━━ RECORDS TO PROCESS ━━
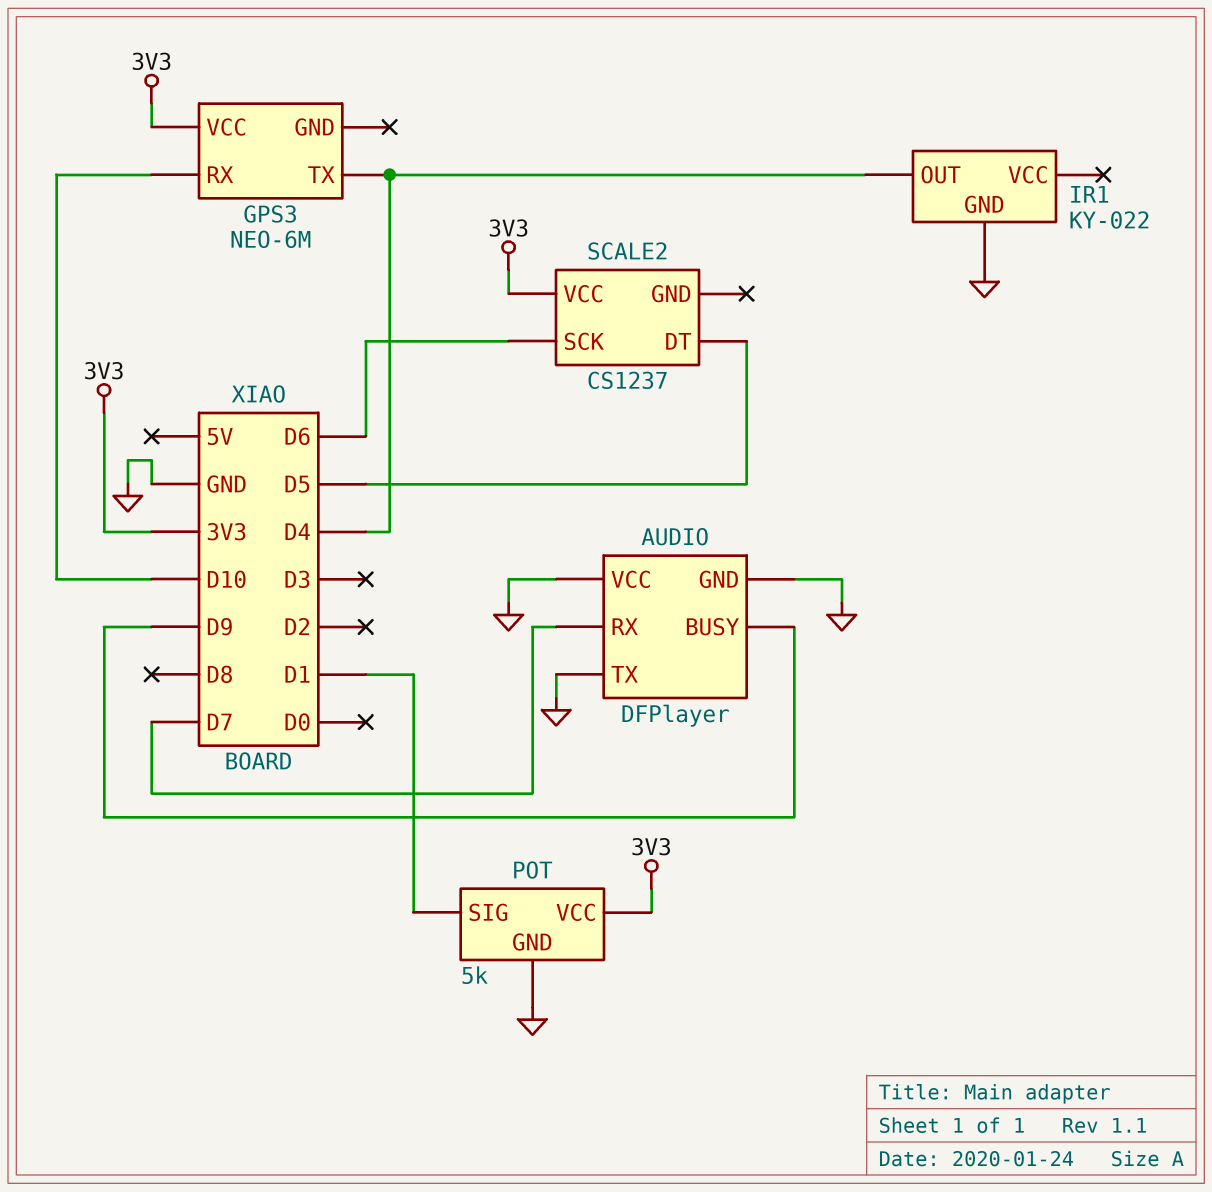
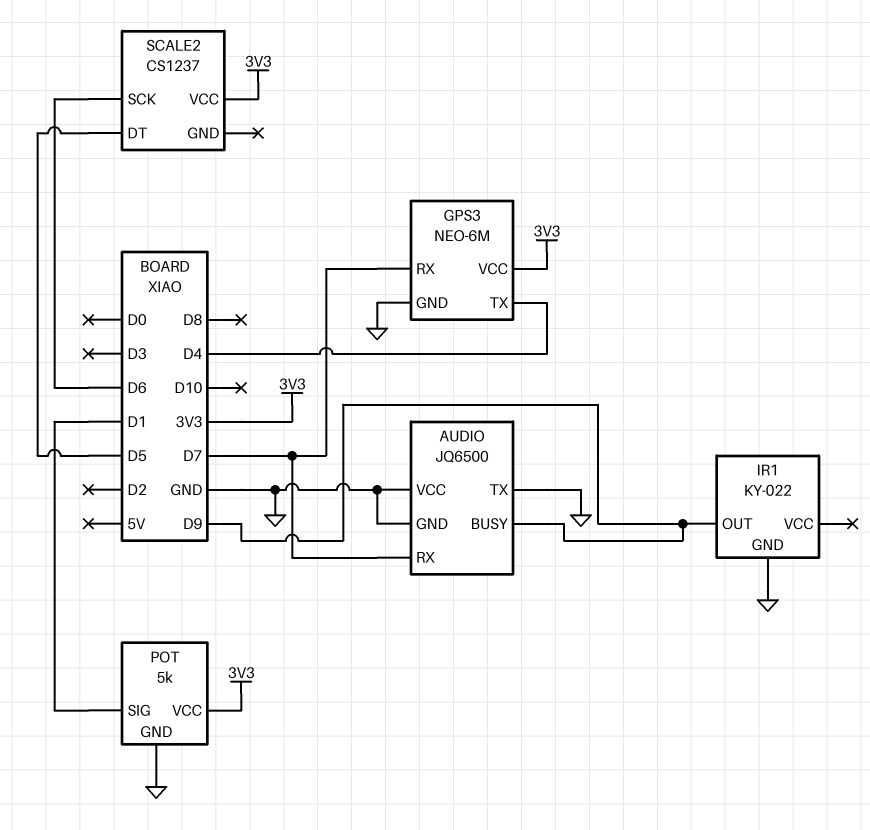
AUDIO: DFPlayer -> JQ6500
GPS3 pin GND: none -> GND
GPS3 pin RX: D10 -> D7
IR1 pin OUT: D4 -> D9

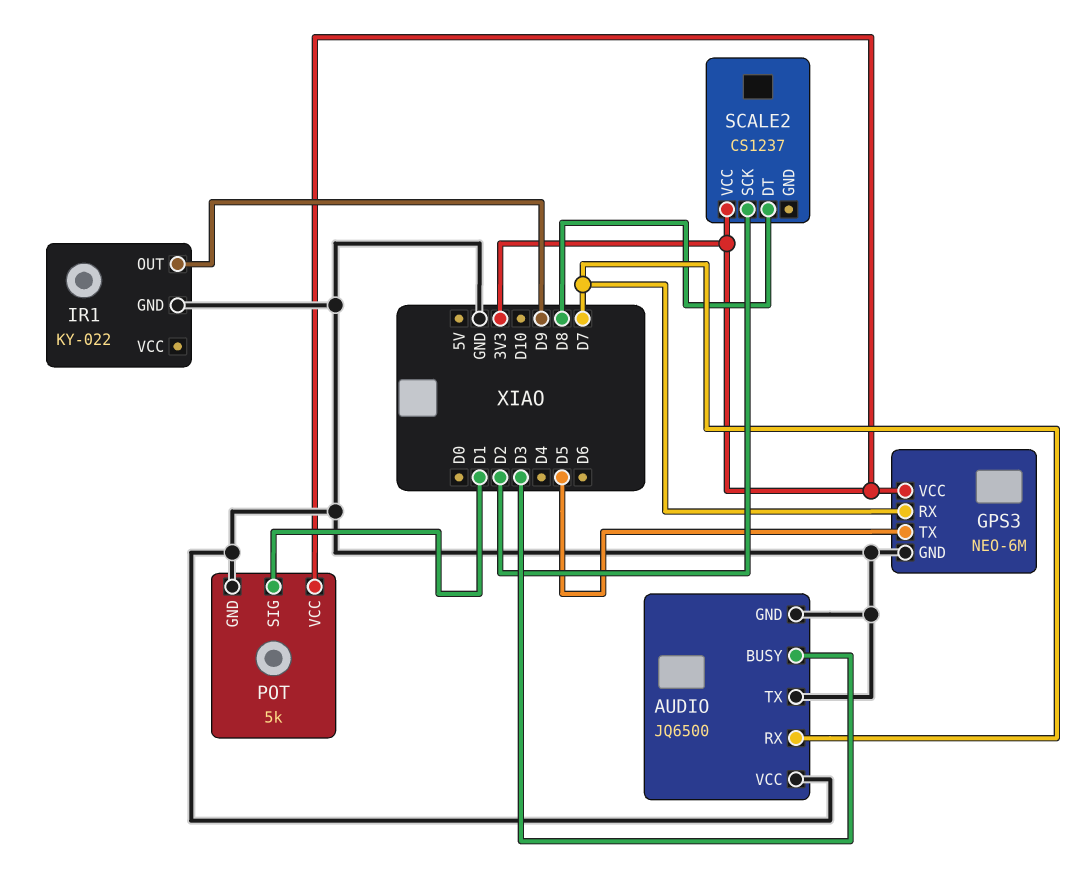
AUDIO pin BUSY: D9 -> D3
GPS3 pin TX: D4 -> D5
SCALE2 pin DT: D5 -> D8
SCALE2 pin SCK: D6 -> D2

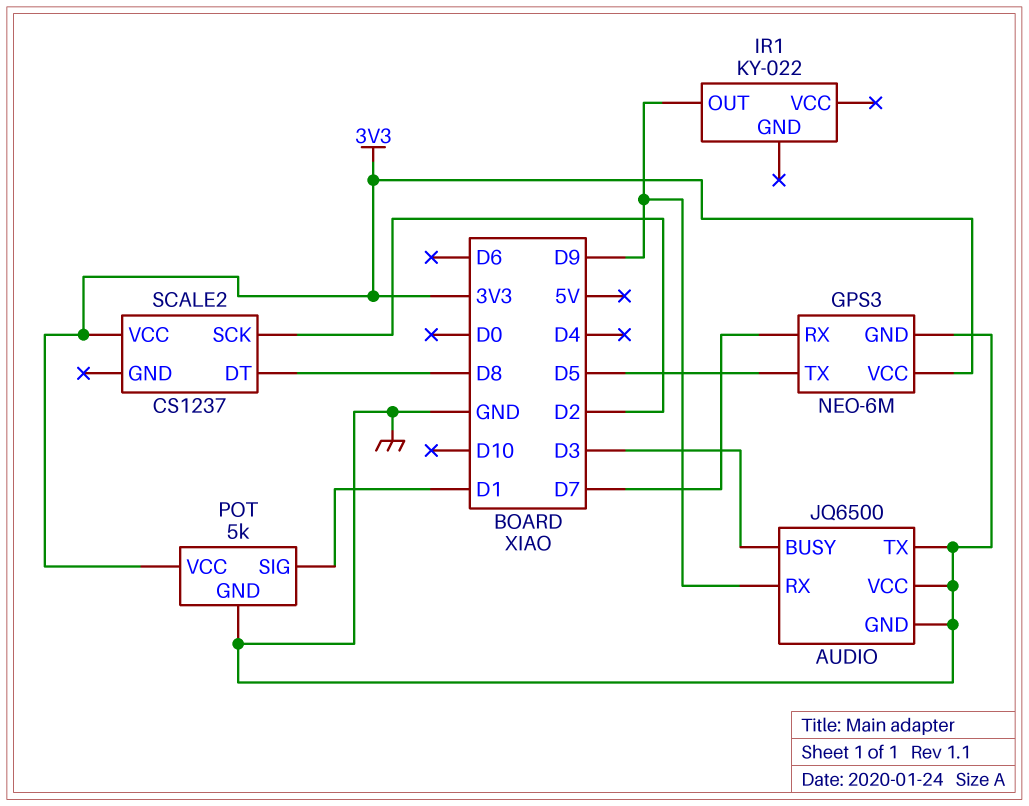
AUDIO pin RX: D7 -> D9
IR1 pin GND: GND -> none

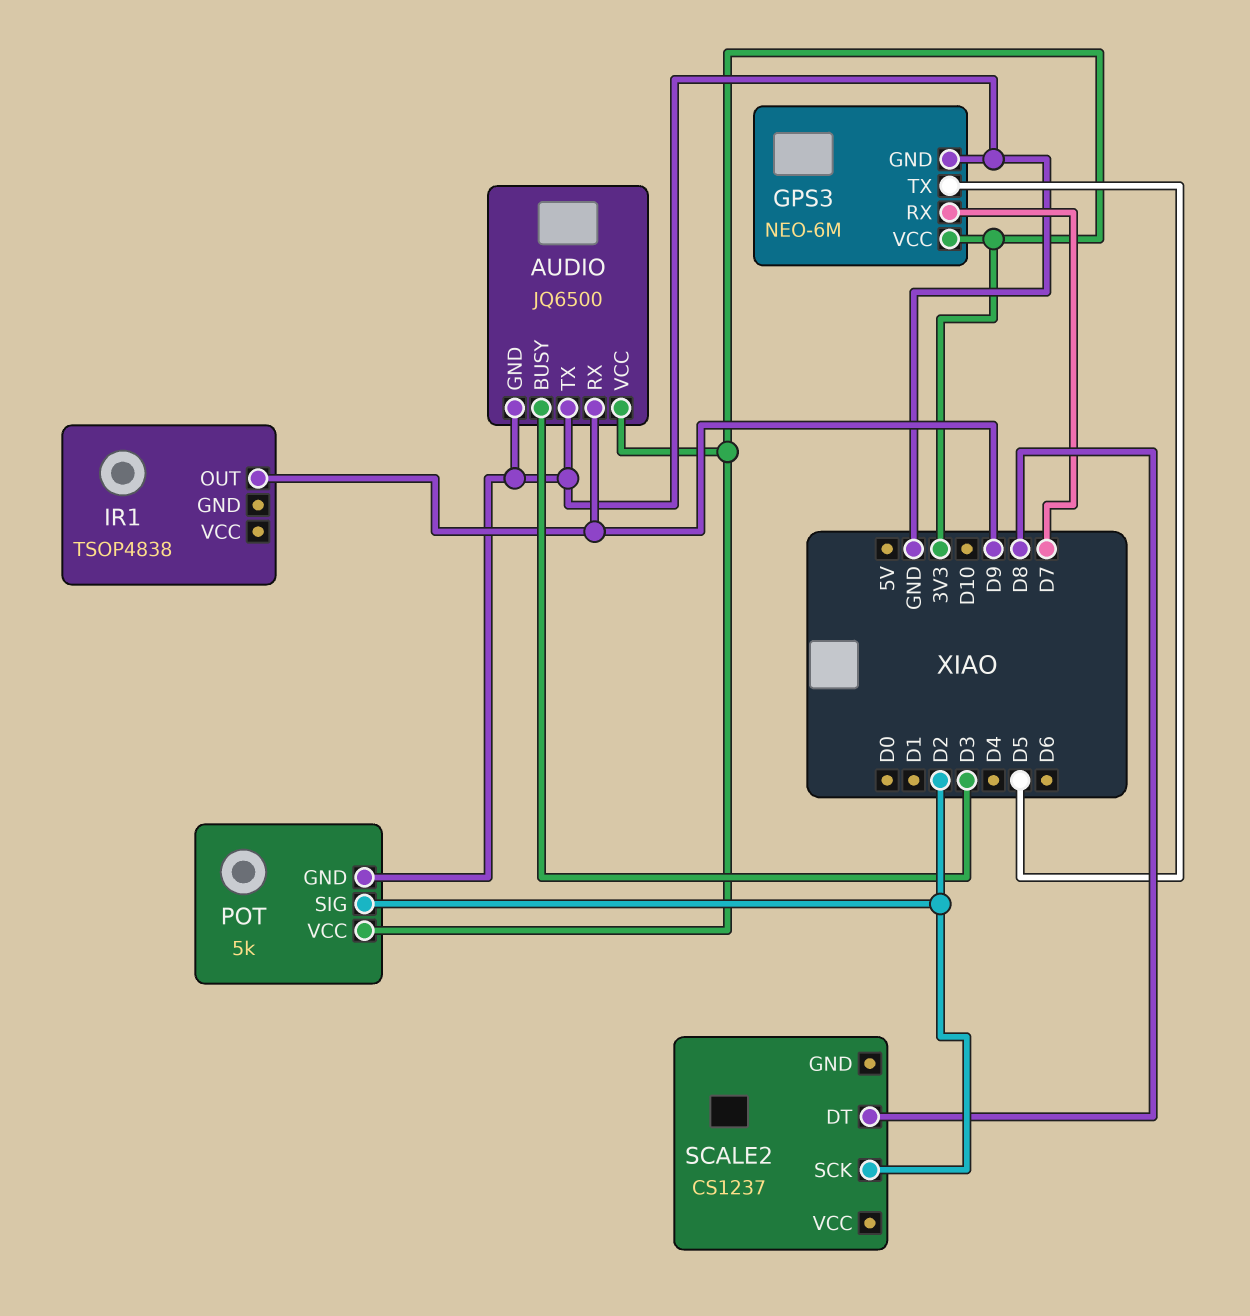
AUDIO pin VCC: GND -> 3V3
IR1: KY-022 -> TSOP4838
POT pin SIG: D1 -> D2
SCALE2 pin VCC: 3V3 -> none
━━━
● EXERCISE OBJECTIVE
Leave the pictures out. Transcribe exactly the lines from the one with "GPS3 pin TX: D4 -> D5" through the end of the records.

● SOLUTION TO THE PROBLEM
GPS3 pin TX: D4 -> D5
SCALE2 pin DT: D5 -> D8
SCALE2 pin SCK: D6 -> D2

AUDIO pin RX: D7 -> D9
IR1 pin GND: GND -> none

AUDIO pin VCC: GND -> 3V3
IR1: KY-022 -> TSOP4838
POT pin SIG: D1 -> D2
SCALE2 pin VCC: 3V3 -> none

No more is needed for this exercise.